■ WHAT TO DO
Below is some data. Retype exactly the lines starting at the one with "purple eraser: 11 -> 10" and ending at the one with "purple button: 5 -> 1".

■ RECORDED DATA
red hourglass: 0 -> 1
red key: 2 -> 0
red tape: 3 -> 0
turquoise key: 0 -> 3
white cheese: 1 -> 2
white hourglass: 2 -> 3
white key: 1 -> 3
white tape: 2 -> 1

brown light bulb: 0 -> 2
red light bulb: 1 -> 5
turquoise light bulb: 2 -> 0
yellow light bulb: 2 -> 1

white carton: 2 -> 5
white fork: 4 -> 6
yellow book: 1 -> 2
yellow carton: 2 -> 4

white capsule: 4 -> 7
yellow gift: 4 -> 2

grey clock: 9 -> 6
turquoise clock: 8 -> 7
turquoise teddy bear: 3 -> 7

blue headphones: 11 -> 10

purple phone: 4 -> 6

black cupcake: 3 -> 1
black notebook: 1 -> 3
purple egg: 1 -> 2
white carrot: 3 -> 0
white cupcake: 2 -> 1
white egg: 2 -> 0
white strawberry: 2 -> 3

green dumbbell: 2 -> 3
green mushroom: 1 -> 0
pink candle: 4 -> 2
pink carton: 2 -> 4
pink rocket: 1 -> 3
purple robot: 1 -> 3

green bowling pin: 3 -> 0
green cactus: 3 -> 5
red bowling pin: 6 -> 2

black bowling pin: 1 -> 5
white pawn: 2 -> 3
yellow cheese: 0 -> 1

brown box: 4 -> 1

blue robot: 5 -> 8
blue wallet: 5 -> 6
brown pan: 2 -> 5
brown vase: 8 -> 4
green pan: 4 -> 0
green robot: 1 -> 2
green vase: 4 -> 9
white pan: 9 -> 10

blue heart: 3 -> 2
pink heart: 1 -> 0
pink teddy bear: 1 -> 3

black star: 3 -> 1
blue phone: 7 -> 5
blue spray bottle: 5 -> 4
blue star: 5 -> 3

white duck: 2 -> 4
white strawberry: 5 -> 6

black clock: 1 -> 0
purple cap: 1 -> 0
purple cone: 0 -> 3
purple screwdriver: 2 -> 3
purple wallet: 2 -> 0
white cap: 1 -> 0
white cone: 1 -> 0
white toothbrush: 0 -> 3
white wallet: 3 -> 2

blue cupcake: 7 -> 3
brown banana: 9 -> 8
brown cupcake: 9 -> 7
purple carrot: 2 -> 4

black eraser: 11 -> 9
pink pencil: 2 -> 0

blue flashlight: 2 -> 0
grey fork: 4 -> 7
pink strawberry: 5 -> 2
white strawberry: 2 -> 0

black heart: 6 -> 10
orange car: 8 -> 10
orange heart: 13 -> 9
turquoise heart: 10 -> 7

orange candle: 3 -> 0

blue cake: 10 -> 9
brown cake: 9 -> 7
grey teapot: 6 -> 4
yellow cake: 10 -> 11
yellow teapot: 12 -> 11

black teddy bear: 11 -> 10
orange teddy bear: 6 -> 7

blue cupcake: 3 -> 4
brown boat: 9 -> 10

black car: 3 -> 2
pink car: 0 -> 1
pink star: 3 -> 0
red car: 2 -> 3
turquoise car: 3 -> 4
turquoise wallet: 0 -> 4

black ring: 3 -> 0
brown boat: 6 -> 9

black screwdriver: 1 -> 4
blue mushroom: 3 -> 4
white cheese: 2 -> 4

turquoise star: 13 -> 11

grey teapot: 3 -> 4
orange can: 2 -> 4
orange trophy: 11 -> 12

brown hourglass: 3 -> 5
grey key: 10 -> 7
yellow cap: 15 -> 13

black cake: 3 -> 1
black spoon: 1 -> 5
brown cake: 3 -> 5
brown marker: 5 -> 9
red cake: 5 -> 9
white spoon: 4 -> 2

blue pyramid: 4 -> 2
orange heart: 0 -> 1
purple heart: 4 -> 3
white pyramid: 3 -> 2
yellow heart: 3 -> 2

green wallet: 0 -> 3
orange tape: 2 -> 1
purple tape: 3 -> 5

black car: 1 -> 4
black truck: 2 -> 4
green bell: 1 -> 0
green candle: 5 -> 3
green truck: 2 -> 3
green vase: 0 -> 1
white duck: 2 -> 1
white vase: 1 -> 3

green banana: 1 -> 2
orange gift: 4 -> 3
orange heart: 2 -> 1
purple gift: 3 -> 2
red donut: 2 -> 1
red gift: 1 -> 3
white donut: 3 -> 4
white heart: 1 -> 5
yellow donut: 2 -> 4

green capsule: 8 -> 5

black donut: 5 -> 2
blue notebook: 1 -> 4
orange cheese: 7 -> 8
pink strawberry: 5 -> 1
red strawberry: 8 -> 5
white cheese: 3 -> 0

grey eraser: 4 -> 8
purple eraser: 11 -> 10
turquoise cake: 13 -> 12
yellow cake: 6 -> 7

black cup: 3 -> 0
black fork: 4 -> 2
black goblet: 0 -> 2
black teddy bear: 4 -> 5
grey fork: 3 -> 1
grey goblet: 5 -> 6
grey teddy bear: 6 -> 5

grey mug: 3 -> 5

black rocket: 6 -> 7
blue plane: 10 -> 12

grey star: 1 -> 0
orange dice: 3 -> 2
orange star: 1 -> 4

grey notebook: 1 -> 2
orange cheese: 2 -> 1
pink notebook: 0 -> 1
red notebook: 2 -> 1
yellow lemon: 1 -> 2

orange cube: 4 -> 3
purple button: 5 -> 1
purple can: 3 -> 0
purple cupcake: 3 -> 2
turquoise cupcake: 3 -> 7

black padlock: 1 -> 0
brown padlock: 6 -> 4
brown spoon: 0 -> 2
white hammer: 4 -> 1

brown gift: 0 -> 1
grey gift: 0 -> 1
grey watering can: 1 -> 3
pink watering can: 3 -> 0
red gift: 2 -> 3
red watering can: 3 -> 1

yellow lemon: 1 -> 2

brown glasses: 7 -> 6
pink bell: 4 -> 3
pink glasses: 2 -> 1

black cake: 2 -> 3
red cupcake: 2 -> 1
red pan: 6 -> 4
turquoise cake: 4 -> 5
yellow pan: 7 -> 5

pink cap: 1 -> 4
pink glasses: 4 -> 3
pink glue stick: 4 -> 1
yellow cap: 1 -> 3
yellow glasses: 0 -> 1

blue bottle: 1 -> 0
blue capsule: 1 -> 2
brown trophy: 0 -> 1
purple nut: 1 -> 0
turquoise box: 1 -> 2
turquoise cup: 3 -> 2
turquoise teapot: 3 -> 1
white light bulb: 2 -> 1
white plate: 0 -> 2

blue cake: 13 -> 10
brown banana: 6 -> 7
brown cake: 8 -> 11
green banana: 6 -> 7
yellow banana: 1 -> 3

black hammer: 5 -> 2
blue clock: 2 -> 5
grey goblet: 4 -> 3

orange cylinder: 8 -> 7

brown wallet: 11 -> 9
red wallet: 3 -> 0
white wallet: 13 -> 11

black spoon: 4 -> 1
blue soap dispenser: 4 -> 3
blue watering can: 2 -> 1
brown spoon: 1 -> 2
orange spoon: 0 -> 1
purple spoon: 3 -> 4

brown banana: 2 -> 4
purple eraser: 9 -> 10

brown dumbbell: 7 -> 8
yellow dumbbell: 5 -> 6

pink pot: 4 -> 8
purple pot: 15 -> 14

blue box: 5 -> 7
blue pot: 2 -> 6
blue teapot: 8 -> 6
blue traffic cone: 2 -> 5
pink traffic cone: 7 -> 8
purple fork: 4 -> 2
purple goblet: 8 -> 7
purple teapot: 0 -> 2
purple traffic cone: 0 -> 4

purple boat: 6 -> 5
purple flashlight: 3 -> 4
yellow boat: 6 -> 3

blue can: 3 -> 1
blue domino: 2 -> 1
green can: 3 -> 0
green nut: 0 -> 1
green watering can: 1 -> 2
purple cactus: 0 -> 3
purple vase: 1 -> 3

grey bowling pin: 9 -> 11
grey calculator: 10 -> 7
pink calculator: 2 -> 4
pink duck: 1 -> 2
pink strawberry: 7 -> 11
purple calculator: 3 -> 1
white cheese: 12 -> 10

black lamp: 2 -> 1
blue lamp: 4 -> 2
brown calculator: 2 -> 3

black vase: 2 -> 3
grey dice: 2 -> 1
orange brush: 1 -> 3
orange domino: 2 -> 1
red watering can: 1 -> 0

■ ANSWER TO THIS EXERCISE
purple eraser: 11 -> 10
turquoise cake: 13 -> 12
yellow cake: 6 -> 7

black cup: 3 -> 0
black fork: 4 -> 2
black goblet: 0 -> 2
black teddy bear: 4 -> 5
grey fork: 3 -> 1
grey goblet: 5 -> 6
grey teddy bear: 6 -> 5

grey mug: 3 -> 5

black rocket: 6 -> 7
blue plane: 10 -> 12

grey star: 1 -> 0
orange dice: 3 -> 2
orange star: 1 -> 4

grey notebook: 1 -> 2
orange cheese: 2 -> 1
pink notebook: 0 -> 1
red notebook: 2 -> 1
yellow lemon: 1 -> 2

orange cube: 4 -> 3
purple button: 5 -> 1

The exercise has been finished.